■ The data:

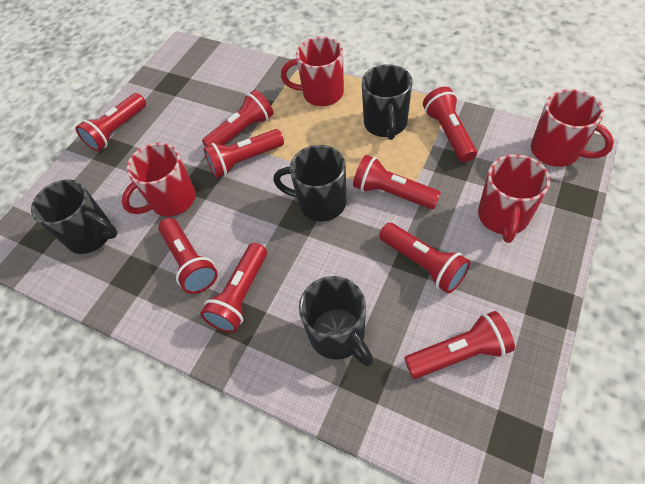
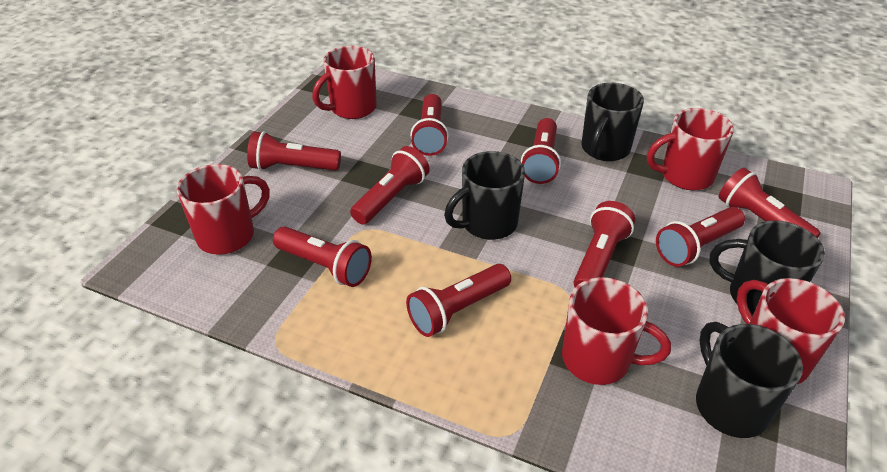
red mug: [122,143,196,216] [281,37,344,106] [478,154,550,243] [531,89,614,167] = 4 -> [177,164,270,255] [312,46,377,119] [562,277,671,385] [647,108,734,190] [736,278,845,384] = 5

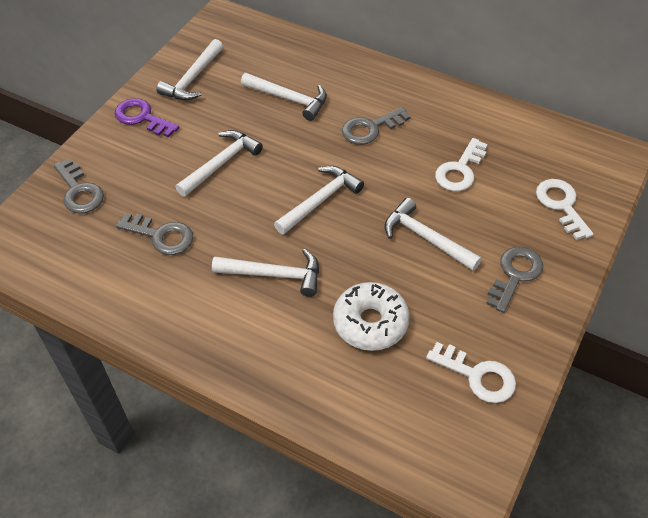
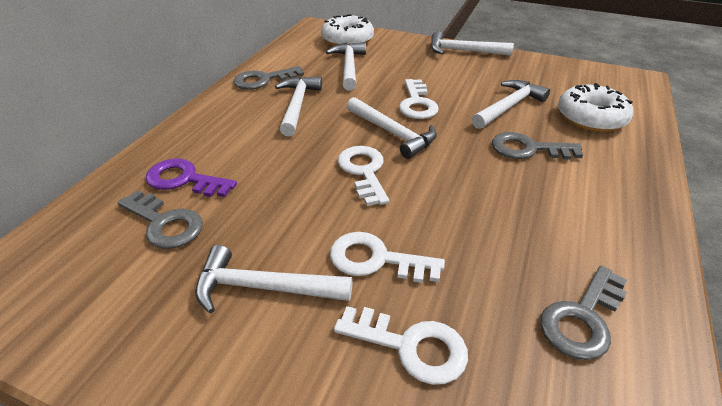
white donut: [333,282,410,351] = 1 -> [321,14,374,46] [558,83,633,132] = 2
white key: [426,342,516,403] [435,138,488,191] [536,179,594,240] = 3 -> [330,232,445,283] [334,306,468,385] [338,146,389,206] [399,79,439,119] = 4

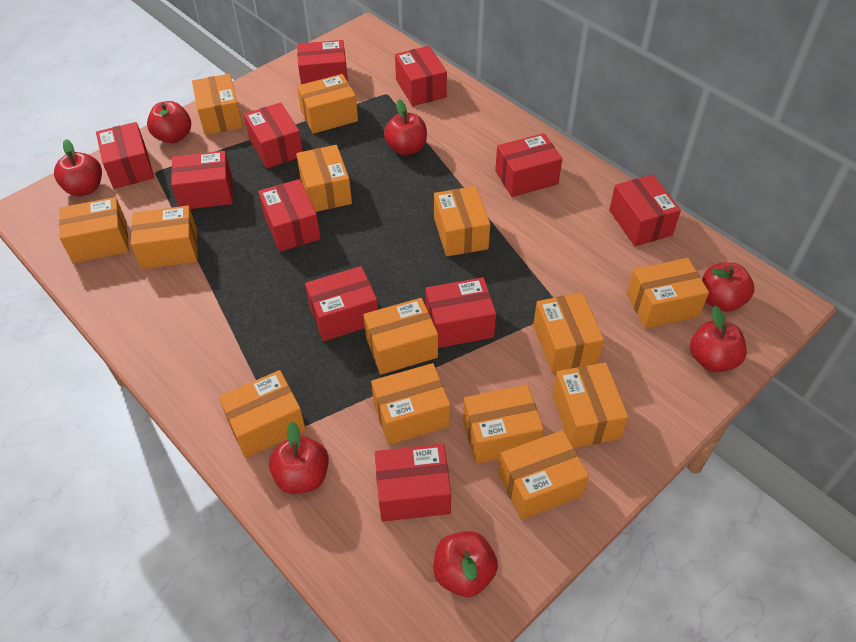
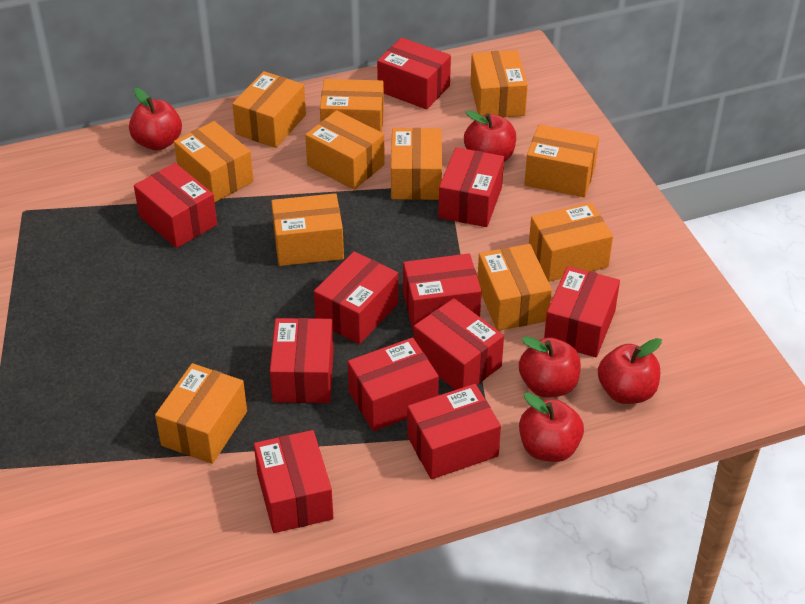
orange box: [59,197,129,263] [131,206,198,269] [192,74,243,135] [219,370,306,458] [296,145,352,212] [297,74,358,134] [363,298,438,374] [371,363,450,445] [434,186,490,256] [463,385,544,464] [498,430,589,520] [533,292,604,373] [552,363,628,448] [627,258,709,329] = 14 -> [155,363,247,464] [174,121,254,202] [232,71,306,148] [271,193,344,266] [305,110,385,190] [320,79,384,132] [391,128,442,200] [470,50,528,118] [478,244,552,331] [524,125,599,198] [529,202,613,282] = 11
red apple: [54,139,102,196] [147,101,191,144] [269,421,329,494] [384,99,427,155] [434,531,498,597] [690,306,747,373] [702,262,755,312] = 7 -> [129,88,182,151] [464,110,516,162] [519,336,581,398] [519,392,584,462] [598,338,662,404] = 5

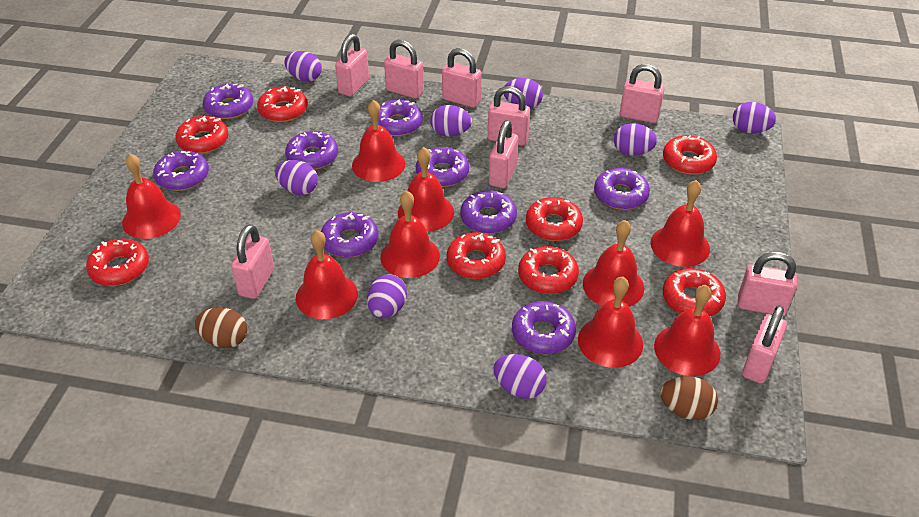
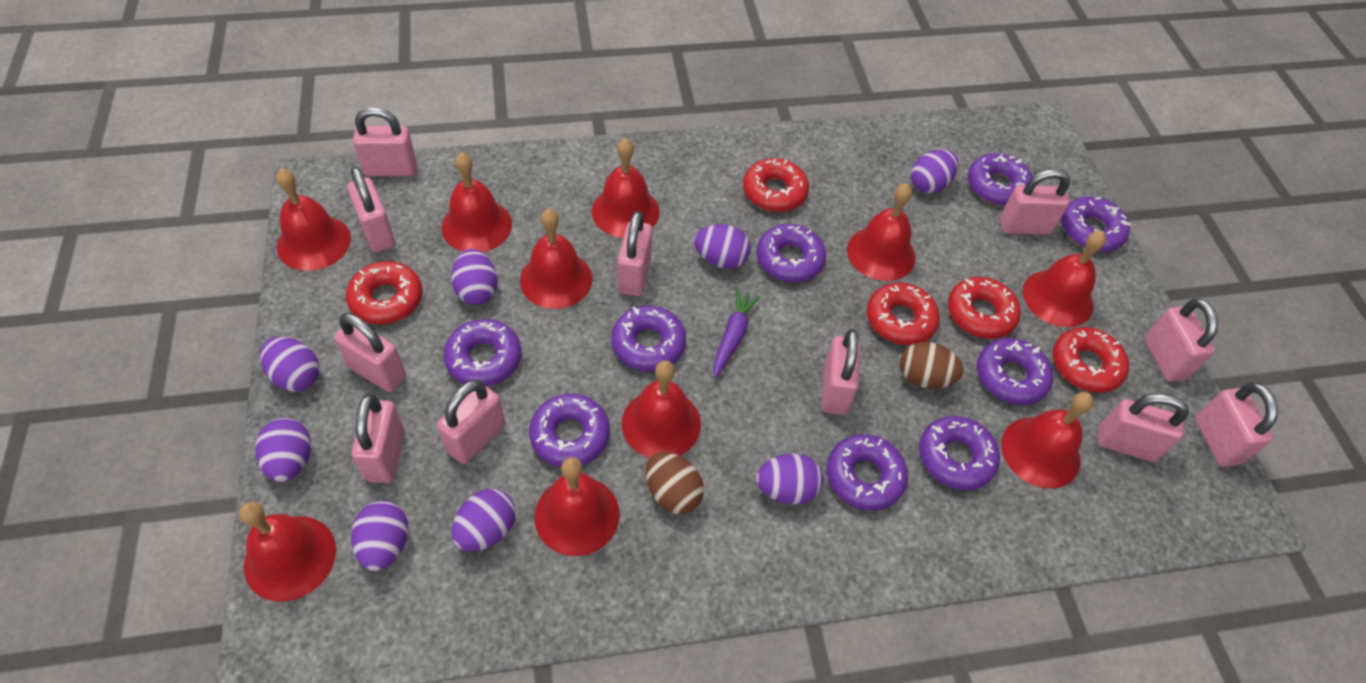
pink padlock: [231,224,274,299] [335,34,369,96] [384,40,424,99] [442,48,482,108] [488,86,530,146] [489,120,518,188] [620,64,665,123] [738,252,797,316] [742,306,787,384] = 9 -> [334,313,406,392] [347,167,395,252] [351,394,405,483] [353,107,417,176] [437,380,505,464] [617,211,652,296] [821,329,860,415] [1000,169,1070,235] [1098,393,1189,462] [1144,298,1218,382] [1195,383,1278,467] = 11
purple carrot: none = 0 -> [713,289,760,378] = 1
red bell: [122,154,181,239] [296,230,358,319] [352,100,405,182] [381,191,440,278] [398,147,454,232] [578,276,643,368] [583,220,644,307] [651,180,710,267] [654,285,721,376] = 9 -> [239,502,336,602] [276,169,351,271] [441,152,512,252] [520,209,592,309] [534,457,620,556] [592,138,660,238] [622,360,701,458] [847,183,916,281] [1001,392,1094,489] [1023,231,1106,327] = 10
red donut: [86,239,149,286] [175,116,229,154] [257,86,308,122] [447,232,506,279] [518,246,579,294] [526,197,583,241] [663,135,717,175] [663,268,726,316] = 8 -> [346,261,423,325] [743,158,809,212] [867,282,940,345] [948,277,1021,339] [1053,327,1129,393] = 5

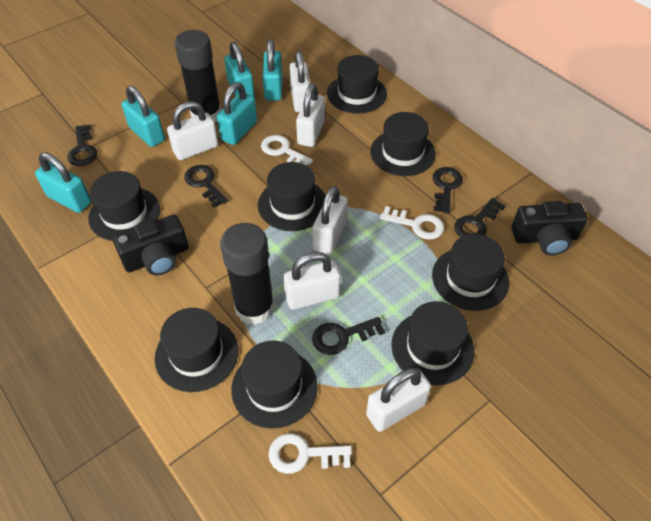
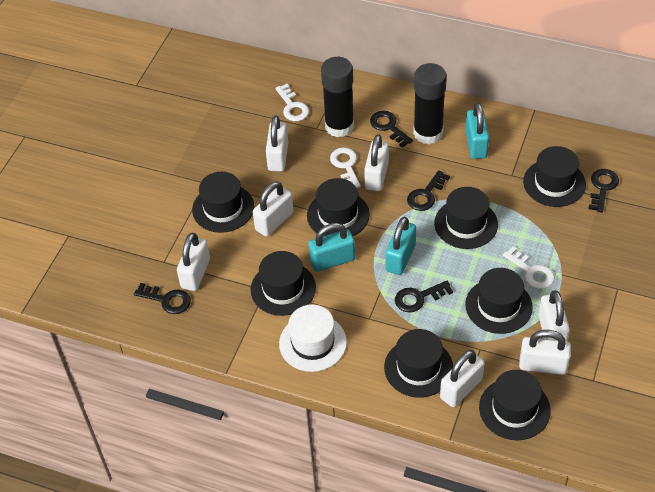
black camera: [113,215,189,275] [512,201,588,255] = 2 -> none = 0
turquoise padlock: [35,152,91,213] [121,86,165,147] [217,82,257,145] [224,42,255,98] [262,40,282,101] = 5 -> [308,223,355,272] [385,217,416,275] [465,103,489,159] = 3
white hat: none = 0 -> [279,305,347,372] = 1
white padlock: [167,101,218,160] [283,252,341,310] [290,51,311,112] [296,83,325,147] [312,186,348,254] [366,368,431,432] = 6 -> [177,233,210,291] [253,181,294,237] [266,115,288,171] [364,134,389,191] [440,350,485,407] [519,330,571,375] [538,290,570,342] = 7

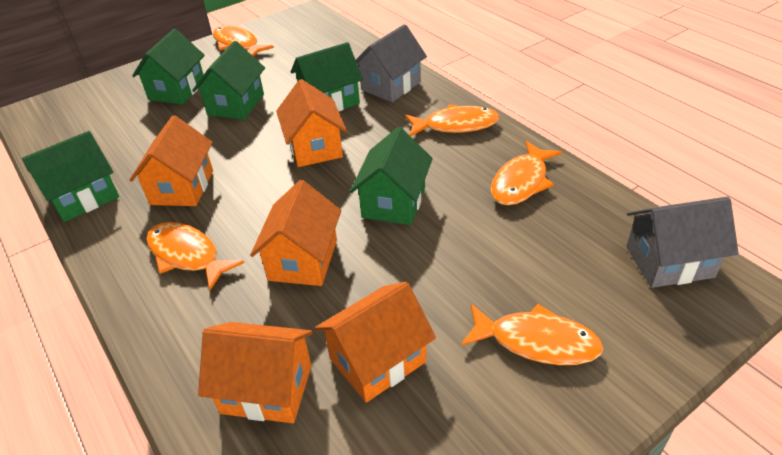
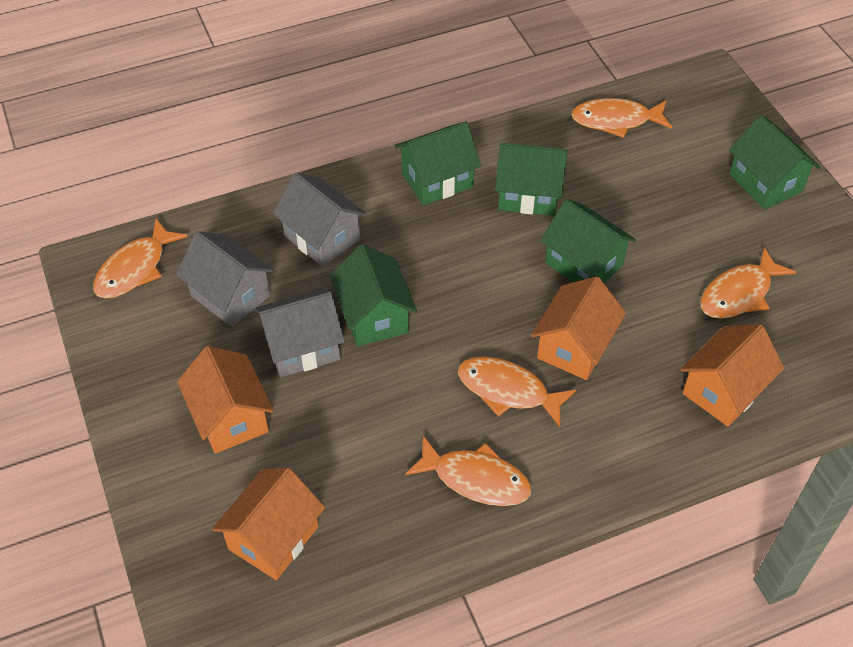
grey house: [356,24,427,102] [626,197,739,288] = 2 -> [176,231,274,327] [255,289,345,377] [273,172,367,267] = 3
orange house: [130,116,213,206] [198,322,313,423] [250,180,341,286] [276,79,347,167] [315,282,436,402] = 5 -> [177,346,274,454] [212,468,325,580] [531,276,626,380] [680,325,784,427] = 4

■ Description of the task: Return only the count of lines in the listing above that hold the string "none".

■ Task result: 3